====== Raw records

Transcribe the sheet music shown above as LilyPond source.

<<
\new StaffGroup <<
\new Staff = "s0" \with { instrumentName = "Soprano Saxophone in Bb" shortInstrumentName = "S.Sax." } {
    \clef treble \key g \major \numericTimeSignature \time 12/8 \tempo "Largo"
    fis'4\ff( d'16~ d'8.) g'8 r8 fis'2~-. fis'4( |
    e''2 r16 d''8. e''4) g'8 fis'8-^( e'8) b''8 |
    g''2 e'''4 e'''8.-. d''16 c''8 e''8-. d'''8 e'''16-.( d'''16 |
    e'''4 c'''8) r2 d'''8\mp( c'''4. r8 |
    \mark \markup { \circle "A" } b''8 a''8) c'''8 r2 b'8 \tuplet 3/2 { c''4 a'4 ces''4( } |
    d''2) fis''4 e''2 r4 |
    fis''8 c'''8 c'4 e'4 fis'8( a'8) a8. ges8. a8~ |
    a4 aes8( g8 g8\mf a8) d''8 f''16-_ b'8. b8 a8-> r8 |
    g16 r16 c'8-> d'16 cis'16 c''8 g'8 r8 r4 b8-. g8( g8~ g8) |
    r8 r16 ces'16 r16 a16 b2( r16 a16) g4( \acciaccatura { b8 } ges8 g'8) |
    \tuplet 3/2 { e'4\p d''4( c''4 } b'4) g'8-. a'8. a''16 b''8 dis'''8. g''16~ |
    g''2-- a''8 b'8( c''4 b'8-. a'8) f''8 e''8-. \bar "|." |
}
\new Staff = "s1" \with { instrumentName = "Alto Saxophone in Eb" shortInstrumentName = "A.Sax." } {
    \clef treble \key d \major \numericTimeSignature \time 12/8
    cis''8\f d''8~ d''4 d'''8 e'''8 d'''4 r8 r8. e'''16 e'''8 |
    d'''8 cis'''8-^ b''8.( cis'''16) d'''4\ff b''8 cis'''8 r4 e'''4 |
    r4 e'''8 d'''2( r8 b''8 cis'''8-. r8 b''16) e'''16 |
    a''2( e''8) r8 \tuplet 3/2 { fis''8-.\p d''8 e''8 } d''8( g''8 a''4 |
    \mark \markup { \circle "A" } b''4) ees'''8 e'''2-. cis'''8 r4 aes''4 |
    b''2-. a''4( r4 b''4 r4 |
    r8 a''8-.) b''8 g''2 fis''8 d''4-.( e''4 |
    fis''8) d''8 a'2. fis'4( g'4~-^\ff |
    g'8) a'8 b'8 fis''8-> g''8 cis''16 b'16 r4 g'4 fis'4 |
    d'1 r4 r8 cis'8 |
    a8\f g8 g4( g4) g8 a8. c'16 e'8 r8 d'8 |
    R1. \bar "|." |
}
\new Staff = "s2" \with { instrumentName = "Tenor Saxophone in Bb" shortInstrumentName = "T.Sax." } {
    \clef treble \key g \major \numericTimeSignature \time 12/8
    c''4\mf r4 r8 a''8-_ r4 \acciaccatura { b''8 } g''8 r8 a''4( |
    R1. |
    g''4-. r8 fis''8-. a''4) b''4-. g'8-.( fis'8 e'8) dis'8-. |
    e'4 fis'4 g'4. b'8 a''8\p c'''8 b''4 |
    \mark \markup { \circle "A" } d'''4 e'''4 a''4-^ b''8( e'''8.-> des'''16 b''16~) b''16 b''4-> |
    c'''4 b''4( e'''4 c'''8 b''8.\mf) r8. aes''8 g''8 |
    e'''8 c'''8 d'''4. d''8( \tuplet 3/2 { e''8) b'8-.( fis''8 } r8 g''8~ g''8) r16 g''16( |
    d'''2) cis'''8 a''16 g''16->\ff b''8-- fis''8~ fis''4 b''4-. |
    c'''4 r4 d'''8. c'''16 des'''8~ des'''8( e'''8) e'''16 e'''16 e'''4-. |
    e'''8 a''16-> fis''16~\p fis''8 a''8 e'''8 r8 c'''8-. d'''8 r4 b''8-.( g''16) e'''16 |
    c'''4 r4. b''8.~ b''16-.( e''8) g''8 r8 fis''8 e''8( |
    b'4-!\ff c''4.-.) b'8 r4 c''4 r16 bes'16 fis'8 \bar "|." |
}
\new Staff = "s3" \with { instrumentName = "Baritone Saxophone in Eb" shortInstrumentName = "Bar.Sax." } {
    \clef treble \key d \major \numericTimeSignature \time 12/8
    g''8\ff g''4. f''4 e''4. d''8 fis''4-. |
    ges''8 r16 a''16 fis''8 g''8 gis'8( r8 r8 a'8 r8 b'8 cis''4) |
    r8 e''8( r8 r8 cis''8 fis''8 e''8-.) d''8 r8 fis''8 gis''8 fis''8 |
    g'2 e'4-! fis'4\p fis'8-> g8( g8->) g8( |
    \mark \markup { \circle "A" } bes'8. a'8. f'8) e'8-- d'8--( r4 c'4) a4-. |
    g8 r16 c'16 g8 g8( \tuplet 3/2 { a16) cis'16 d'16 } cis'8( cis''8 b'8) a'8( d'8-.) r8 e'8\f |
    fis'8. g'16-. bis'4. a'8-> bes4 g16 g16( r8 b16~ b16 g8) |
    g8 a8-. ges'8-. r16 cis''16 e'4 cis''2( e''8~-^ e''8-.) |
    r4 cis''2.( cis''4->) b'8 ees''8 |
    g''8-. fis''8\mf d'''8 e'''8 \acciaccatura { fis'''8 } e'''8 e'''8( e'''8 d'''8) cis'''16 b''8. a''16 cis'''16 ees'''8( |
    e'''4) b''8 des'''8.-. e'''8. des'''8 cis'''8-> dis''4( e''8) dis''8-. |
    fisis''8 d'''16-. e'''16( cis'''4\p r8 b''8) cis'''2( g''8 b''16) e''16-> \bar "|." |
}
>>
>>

============

● **Instructions for the task**
How many lines in the material above contain the string "circle"? Reply with the number alone.

● **Output of the task**
4